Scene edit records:
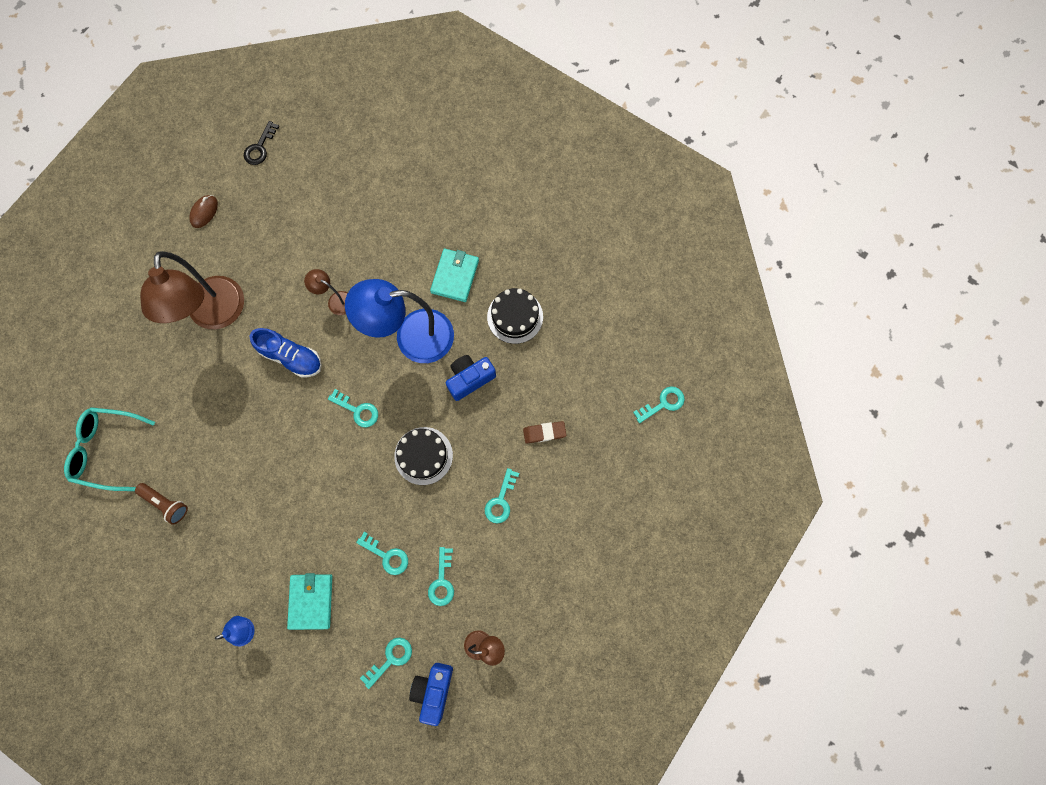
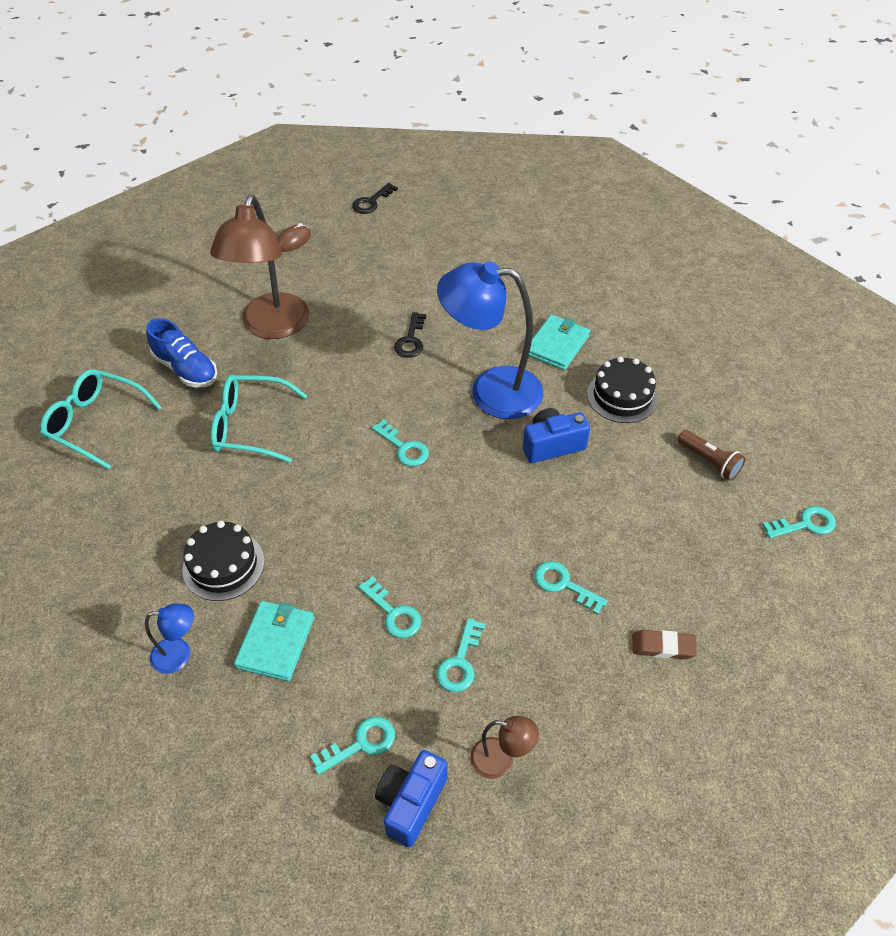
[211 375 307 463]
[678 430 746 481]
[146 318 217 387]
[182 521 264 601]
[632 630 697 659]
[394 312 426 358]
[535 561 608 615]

Work order
Reproduce each line of the records exactly, and omit every picture.

Solution for this task
[211 375 307 463]
[678 430 746 481]
[146 318 217 387]
[182 521 264 601]
[632 630 697 659]
[394 312 426 358]
[535 561 608 615]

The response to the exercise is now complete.